* Begin DATA SECTION *

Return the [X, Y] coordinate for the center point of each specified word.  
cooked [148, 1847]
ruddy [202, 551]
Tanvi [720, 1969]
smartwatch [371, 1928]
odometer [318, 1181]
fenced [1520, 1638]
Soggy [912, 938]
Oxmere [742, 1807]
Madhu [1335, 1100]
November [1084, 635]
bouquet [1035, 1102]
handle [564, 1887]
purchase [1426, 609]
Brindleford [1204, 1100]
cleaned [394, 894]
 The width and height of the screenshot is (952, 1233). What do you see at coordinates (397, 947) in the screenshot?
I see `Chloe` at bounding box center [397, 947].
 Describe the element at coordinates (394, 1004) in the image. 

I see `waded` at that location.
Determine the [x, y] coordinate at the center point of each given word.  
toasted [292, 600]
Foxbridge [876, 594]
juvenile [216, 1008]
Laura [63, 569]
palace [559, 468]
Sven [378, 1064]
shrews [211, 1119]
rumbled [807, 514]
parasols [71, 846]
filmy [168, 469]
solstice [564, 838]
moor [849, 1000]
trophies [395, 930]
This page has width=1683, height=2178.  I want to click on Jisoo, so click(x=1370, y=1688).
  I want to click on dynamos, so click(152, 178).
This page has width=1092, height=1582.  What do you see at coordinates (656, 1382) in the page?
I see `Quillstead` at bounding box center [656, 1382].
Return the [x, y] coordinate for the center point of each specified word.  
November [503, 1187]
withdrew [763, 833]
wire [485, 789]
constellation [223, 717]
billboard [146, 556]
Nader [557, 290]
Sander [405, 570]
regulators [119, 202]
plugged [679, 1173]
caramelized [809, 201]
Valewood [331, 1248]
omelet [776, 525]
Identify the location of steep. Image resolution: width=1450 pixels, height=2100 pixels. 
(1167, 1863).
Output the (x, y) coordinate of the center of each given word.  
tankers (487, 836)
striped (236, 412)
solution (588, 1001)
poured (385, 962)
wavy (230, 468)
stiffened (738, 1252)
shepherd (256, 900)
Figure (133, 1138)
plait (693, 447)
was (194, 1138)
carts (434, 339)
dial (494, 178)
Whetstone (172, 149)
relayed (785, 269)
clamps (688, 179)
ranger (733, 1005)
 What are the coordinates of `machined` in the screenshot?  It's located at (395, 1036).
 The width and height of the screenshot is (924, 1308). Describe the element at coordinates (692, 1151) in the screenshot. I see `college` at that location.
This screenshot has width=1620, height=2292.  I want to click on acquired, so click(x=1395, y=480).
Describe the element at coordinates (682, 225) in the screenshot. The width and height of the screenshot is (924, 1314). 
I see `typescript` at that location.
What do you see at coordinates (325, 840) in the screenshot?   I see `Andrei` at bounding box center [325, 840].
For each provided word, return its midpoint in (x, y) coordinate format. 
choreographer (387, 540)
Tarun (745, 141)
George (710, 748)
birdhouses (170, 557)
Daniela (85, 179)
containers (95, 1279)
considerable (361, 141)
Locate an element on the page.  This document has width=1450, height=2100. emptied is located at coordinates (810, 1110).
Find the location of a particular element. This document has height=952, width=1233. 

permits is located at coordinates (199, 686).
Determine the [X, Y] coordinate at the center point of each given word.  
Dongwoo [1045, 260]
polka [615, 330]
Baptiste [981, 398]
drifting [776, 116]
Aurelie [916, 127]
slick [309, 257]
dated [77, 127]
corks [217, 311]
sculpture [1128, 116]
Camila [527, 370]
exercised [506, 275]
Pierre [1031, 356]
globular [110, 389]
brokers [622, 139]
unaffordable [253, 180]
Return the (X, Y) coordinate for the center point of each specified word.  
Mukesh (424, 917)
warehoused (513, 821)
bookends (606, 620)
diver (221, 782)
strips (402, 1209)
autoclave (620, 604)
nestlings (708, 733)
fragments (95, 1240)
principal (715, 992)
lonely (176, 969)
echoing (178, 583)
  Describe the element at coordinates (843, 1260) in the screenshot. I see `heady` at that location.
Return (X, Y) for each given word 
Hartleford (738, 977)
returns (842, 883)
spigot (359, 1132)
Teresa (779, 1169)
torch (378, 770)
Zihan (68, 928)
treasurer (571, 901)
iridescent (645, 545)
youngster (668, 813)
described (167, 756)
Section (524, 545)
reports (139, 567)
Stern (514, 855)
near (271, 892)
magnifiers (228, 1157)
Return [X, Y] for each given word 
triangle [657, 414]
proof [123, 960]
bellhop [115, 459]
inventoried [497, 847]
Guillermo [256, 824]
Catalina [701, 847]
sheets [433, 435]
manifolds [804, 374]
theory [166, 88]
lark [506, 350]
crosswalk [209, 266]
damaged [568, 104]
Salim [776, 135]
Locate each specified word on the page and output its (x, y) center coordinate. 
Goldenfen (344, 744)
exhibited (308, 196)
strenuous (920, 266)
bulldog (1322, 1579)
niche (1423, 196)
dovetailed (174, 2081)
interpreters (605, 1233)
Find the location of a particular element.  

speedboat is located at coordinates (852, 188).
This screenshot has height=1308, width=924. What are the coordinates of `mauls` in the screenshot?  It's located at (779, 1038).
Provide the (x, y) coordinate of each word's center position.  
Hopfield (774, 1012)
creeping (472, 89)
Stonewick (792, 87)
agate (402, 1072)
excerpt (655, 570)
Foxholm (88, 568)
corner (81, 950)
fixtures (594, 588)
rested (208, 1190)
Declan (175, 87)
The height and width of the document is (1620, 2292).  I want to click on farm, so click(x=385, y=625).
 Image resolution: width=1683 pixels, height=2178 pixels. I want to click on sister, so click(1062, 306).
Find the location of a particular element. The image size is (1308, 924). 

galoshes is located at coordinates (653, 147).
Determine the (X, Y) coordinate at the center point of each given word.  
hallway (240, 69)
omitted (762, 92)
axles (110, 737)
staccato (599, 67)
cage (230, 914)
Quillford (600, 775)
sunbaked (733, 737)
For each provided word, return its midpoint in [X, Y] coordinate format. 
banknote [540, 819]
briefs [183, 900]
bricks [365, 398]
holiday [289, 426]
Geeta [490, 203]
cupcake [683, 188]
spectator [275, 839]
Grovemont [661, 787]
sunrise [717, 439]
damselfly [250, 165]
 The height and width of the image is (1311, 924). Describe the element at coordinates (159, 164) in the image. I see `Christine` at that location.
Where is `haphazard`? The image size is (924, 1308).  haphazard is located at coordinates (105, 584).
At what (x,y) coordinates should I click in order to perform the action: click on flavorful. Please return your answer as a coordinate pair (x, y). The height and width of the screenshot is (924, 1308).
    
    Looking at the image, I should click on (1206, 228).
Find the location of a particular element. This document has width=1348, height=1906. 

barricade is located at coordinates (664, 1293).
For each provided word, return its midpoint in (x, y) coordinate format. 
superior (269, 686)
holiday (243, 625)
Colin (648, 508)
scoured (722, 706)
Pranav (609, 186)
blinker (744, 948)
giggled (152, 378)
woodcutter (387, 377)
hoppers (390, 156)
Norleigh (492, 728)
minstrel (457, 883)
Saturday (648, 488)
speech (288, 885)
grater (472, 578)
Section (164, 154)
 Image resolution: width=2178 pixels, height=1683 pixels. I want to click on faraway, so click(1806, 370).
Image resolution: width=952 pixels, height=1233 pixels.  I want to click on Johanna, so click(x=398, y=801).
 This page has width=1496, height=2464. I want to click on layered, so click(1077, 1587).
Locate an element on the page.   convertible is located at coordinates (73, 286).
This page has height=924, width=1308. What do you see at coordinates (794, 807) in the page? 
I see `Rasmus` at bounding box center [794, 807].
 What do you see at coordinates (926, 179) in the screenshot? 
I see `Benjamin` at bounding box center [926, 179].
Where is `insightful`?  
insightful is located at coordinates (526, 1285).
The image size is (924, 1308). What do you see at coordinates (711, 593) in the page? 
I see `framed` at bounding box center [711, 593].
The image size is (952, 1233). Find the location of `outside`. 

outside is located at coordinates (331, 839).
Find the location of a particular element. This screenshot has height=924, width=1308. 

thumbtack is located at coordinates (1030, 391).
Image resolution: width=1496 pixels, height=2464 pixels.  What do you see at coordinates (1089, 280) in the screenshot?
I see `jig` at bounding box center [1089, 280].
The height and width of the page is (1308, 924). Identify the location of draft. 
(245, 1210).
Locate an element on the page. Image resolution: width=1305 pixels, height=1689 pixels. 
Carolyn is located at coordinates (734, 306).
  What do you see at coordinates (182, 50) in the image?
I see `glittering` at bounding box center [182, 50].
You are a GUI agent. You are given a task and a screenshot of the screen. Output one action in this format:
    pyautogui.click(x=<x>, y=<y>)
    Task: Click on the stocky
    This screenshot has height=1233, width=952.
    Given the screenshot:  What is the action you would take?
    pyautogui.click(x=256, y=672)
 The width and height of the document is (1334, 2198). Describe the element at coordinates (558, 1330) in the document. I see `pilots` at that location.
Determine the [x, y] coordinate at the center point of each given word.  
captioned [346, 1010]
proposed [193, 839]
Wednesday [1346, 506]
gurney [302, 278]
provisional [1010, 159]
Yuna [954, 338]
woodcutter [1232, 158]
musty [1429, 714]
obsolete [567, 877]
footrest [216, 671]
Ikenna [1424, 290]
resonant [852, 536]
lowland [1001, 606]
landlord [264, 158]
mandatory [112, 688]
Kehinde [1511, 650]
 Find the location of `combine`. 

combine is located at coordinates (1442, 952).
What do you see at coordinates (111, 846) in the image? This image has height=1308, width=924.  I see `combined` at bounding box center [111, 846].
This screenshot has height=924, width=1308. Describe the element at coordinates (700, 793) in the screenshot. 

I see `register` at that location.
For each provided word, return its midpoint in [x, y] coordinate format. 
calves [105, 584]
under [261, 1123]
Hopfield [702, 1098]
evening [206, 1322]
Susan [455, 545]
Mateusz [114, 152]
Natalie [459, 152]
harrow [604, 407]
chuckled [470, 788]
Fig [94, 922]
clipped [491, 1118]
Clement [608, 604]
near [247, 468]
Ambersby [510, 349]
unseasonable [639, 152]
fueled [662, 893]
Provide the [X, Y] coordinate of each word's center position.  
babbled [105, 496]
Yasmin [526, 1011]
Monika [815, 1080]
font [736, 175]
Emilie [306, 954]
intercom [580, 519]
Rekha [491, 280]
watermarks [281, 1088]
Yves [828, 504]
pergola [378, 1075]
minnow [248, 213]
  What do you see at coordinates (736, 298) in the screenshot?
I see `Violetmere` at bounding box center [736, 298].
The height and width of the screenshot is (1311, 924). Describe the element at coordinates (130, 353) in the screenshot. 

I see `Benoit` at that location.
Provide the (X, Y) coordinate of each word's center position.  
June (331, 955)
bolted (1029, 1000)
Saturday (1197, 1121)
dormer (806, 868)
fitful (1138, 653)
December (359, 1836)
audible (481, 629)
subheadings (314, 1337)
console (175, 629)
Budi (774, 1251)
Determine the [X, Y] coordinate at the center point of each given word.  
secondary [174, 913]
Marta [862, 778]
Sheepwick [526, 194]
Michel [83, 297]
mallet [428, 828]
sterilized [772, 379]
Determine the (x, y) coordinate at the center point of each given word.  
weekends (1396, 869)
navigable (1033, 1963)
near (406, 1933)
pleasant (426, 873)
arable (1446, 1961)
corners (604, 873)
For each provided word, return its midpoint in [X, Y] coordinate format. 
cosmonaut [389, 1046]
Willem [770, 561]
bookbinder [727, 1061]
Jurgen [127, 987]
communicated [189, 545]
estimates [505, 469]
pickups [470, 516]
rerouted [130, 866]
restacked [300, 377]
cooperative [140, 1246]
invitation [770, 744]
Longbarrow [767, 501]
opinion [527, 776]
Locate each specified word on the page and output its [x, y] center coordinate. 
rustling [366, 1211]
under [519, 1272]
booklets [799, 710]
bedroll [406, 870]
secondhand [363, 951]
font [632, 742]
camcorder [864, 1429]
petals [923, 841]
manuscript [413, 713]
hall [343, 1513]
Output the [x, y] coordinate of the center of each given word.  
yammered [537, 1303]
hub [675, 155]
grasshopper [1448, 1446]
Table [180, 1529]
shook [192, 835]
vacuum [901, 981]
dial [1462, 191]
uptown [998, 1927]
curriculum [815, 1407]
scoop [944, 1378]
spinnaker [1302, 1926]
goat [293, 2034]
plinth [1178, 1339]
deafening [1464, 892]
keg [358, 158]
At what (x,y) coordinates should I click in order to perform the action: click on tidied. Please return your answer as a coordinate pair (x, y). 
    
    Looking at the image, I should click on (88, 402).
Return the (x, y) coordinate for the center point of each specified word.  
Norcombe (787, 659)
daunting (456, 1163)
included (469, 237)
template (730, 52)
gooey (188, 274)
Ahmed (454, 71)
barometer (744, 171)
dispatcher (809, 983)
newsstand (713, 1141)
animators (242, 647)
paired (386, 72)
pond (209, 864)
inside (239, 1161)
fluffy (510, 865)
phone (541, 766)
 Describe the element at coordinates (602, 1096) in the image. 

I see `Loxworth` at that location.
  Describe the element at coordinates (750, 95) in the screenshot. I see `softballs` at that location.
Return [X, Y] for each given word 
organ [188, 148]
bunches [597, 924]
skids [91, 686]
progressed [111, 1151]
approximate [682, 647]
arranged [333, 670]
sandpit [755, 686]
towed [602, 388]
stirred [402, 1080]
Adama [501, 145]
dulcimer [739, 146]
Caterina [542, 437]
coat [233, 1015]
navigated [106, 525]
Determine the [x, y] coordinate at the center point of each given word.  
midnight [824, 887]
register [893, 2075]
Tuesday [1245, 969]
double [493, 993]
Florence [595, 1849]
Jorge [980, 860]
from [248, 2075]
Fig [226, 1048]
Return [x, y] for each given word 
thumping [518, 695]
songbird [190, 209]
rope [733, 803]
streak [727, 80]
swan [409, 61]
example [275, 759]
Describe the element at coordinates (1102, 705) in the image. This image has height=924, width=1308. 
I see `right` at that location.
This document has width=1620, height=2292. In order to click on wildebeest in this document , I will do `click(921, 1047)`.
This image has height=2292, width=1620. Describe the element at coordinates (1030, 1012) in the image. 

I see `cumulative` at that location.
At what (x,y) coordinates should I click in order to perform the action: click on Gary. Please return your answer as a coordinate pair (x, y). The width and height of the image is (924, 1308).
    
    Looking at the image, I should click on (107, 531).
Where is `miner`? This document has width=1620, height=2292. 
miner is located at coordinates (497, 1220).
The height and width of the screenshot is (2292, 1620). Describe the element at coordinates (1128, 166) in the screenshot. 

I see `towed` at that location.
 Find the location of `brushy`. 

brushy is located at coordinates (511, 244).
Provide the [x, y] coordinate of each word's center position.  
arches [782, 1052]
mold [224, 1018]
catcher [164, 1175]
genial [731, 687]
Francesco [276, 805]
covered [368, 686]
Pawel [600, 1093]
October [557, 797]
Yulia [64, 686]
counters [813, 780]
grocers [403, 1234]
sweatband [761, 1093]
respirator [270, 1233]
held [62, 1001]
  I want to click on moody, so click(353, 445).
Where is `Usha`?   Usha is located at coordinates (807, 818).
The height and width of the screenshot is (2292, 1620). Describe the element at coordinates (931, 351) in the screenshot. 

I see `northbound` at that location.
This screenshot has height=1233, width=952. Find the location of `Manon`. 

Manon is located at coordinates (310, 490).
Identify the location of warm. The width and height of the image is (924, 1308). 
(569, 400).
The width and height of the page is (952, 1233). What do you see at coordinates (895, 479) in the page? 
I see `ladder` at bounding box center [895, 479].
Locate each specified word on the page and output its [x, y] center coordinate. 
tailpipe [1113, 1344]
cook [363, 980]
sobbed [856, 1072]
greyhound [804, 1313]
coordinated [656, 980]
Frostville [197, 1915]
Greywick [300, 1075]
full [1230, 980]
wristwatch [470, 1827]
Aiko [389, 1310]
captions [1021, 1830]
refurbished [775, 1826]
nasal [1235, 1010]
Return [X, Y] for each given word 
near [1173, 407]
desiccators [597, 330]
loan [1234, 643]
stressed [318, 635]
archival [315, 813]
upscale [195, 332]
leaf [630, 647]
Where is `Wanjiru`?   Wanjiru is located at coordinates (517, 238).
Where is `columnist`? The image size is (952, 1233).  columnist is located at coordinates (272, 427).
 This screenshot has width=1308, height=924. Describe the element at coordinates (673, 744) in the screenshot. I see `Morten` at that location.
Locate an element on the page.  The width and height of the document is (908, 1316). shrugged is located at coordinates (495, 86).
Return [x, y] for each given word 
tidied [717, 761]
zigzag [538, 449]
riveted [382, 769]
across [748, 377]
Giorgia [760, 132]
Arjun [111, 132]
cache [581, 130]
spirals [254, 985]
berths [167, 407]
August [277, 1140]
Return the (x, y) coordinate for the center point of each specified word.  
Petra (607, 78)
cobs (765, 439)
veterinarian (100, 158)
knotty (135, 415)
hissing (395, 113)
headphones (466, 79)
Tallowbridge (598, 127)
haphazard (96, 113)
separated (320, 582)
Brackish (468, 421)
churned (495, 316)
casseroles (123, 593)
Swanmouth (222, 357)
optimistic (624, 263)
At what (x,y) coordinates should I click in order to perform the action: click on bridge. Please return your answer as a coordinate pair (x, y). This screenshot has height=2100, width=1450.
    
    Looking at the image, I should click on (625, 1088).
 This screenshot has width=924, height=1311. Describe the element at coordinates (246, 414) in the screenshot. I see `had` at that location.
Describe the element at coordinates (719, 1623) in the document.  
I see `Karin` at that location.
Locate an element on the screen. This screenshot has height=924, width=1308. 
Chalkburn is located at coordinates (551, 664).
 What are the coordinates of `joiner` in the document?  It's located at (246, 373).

* End DATA SECTION *

TASK DETAILS ▸ Return, with no changes, the rows from the first line through the line that contains "shrews [211, 1119]", including both of those lines.

RESULT FOR THIS TASK ▸
Return the [X, Y] coordinate for the center point of each specified word.  
cooked [148, 1847]
ruddy [202, 551]
Tanvi [720, 1969]
smartwatch [371, 1928]
odometer [318, 1181]
fenced [1520, 1638]
Soggy [912, 938]
Oxmere [742, 1807]
Madhu [1335, 1100]
November [1084, 635]
bouquet [1035, 1102]
handle [564, 1887]
purchase [1426, 609]
Brindleford [1204, 1100]
cleaned [394, 894]
 The width and height of the screenshot is (952, 1233). What do you see at coordinates (397, 947) in the screenshot?
I see `Chloe` at bounding box center [397, 947].
 Describe the element at coordinates (394, 1004) in the image. 

I see `waded` at that location.
Determine the [x, y] coordinate at the center point of each given word.  
toasted [292, 600]
Foxbridge [876, 594]
juvenile [216, 1008]
Laura [63, 569]
palace [559, 468]
Sven [378, 1064]
shrews [211, 1119]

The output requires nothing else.